> [Activity]: Set down, character for character, everything in the records below from the line holding "U4: HG7881 -> TC118S" down to the line holding "C13: 15nF (GND, U1/in-) -> 68nF (GND, U1/in-)", and no other line.

#####

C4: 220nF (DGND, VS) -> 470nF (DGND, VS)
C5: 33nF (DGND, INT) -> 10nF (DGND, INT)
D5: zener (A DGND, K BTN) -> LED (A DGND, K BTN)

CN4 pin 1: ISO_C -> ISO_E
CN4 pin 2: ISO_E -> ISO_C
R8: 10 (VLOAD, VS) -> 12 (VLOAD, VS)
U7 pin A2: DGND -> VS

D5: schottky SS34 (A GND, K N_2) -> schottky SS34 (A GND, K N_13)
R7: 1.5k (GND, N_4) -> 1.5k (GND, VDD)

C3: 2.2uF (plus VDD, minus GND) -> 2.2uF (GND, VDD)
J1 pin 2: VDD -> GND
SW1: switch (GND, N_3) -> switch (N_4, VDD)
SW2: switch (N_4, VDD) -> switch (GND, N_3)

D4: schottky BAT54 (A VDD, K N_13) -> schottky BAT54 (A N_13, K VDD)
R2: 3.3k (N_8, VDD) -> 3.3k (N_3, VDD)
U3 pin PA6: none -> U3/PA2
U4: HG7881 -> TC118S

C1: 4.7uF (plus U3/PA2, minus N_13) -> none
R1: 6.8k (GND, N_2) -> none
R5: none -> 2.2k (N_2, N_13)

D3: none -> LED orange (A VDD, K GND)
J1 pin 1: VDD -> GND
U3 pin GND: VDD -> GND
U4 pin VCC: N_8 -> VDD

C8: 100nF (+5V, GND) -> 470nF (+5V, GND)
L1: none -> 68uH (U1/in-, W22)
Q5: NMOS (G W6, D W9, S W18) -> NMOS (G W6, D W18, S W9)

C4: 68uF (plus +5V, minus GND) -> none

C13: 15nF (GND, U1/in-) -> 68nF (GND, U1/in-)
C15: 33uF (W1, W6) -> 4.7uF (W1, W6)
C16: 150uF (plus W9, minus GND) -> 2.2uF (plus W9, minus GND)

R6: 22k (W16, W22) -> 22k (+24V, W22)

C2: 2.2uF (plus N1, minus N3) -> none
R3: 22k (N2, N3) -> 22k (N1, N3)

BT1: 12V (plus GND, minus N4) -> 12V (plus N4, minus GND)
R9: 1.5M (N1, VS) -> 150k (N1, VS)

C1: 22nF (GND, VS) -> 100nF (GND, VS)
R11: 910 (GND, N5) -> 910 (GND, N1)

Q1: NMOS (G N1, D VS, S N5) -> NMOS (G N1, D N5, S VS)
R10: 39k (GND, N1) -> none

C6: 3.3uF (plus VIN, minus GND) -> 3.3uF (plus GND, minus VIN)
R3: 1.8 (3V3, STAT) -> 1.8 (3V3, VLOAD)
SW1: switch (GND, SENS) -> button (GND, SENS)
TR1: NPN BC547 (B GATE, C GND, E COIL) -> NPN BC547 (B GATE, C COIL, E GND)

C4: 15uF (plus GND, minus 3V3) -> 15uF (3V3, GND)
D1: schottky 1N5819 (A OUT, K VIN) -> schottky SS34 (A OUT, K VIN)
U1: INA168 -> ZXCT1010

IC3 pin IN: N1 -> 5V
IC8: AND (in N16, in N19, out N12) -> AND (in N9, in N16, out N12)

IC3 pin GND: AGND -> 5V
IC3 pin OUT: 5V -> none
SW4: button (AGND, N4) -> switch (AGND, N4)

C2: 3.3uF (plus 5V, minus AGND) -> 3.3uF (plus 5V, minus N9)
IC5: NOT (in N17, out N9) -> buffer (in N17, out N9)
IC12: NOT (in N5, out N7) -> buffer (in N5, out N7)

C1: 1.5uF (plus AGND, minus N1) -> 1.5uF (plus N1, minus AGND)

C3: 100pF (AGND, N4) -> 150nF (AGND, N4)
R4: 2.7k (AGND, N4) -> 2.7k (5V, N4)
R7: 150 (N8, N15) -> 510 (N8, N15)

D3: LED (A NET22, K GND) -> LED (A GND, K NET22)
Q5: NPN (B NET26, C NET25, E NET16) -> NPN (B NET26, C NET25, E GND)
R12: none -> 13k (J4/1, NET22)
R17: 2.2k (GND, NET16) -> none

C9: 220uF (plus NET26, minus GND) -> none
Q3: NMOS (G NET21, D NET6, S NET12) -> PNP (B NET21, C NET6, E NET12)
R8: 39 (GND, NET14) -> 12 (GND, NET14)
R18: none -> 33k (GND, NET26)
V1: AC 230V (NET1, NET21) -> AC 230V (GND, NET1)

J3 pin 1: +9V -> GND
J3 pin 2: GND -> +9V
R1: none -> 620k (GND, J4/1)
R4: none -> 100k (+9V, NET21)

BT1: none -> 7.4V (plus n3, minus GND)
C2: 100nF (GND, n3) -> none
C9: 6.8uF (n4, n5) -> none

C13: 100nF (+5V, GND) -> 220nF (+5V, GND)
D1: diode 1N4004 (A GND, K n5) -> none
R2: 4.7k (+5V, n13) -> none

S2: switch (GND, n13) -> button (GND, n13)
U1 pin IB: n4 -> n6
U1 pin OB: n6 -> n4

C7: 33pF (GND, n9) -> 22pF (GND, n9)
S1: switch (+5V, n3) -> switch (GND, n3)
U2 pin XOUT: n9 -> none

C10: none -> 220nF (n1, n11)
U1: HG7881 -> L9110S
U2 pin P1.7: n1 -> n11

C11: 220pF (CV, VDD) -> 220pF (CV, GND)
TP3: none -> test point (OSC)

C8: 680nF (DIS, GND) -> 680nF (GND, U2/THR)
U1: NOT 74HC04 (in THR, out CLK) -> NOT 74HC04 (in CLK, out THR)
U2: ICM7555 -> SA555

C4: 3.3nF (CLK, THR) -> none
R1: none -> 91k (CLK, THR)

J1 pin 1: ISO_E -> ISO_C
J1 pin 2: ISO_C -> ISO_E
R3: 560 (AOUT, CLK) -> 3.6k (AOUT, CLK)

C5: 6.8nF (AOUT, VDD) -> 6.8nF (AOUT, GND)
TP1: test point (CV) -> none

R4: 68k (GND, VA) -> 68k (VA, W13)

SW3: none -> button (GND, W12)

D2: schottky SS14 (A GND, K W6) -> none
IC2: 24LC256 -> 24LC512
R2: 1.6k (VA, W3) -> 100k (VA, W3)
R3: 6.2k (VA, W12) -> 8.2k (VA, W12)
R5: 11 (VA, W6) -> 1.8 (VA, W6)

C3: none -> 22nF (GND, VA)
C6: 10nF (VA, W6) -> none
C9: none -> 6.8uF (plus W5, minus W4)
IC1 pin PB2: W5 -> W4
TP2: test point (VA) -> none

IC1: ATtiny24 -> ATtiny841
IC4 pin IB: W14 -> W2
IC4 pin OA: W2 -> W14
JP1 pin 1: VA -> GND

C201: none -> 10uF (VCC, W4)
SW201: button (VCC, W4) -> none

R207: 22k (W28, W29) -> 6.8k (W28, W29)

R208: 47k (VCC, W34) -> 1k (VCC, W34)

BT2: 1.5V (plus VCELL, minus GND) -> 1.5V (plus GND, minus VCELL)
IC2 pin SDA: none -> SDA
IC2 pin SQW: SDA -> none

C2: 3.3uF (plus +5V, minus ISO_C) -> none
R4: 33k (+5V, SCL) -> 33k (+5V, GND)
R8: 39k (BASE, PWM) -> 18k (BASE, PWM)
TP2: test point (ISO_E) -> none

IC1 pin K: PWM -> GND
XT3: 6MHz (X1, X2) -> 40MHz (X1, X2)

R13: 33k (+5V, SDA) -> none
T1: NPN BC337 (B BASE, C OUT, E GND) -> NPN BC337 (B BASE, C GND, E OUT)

#####

> [Response]:
U4: HG7881 -> TC118S

C1: 4.7uF (plus U3/PA2, minus N_13) -> none
R1: 6.8k (GND, N_2) -> none
R5: none -> 2.2k (N_2, N_13)

D3: none -> LED orange (A VDD, K GND)
J1 pin 1: VDD -> GND
U3 pin GND: VDD -> GND
U4 pin VCC: N_8 -> VDD

C8: 100nF (+5V, GND) -> 470nF (+5V, GND)
L1: none -> 68uH (U1/in-, W22)
Q5: NMOS (G W6, D W9, S W18) -> NMOS (G W6, D W18, S W9)

C4: 68uF (plus +5V, minus GND) -> none

C13: 15nF (GND, U1/in-) -> 68nF (GND, U1/in-)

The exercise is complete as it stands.